* [PROBLEM]:
Every line of the listing is returned unchanged, and every picture is dropped.

* [DATA SHOWN]:
Content starts

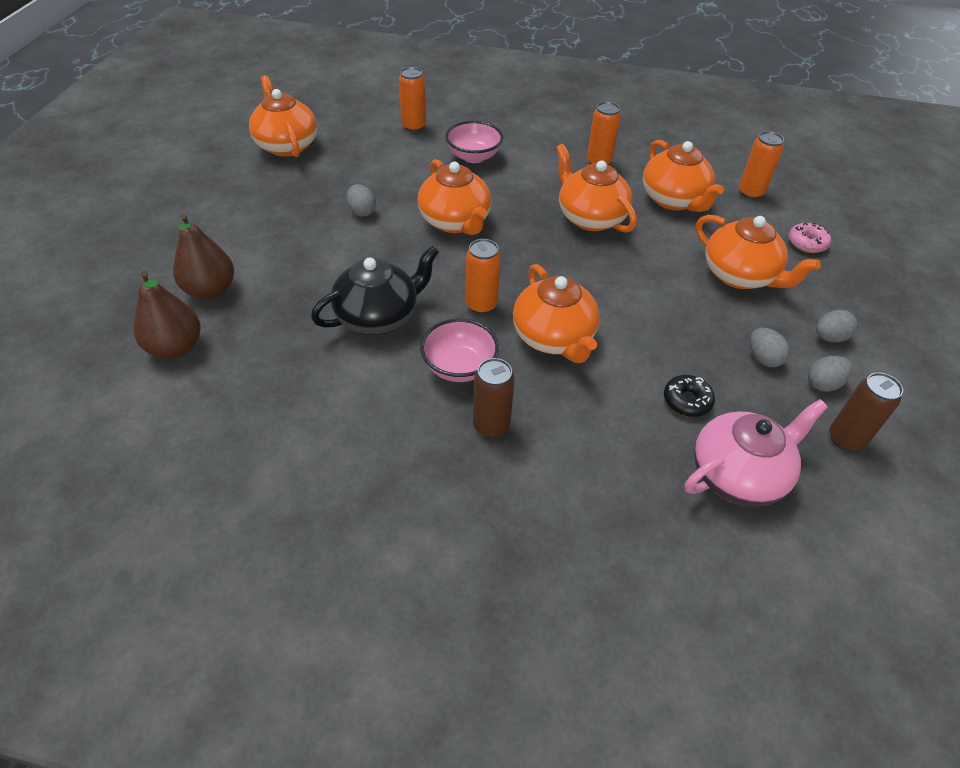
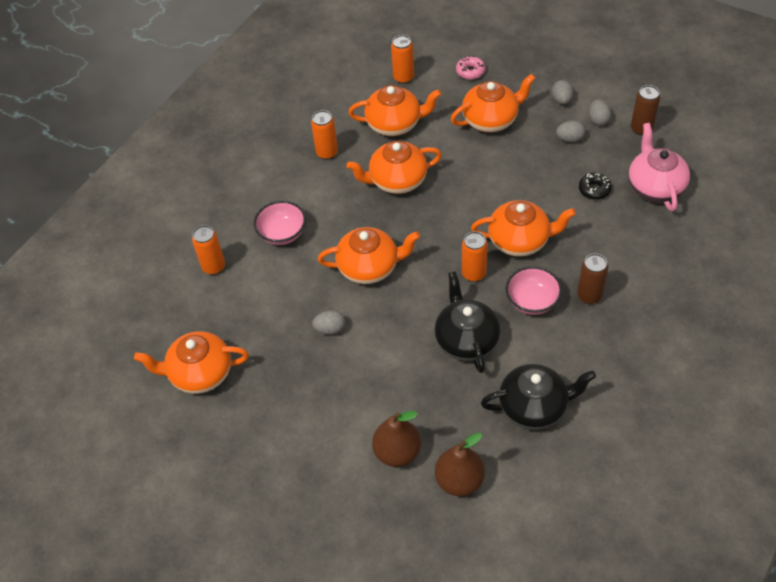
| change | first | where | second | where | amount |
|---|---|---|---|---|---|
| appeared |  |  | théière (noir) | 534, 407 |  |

Content ends

* [RESULT OF THE TASK]:
| change | first | where | second | where | amount |
|---|---|---|---|---|---|
| appeared |  |  | théière (noir) | 534, 407 |  |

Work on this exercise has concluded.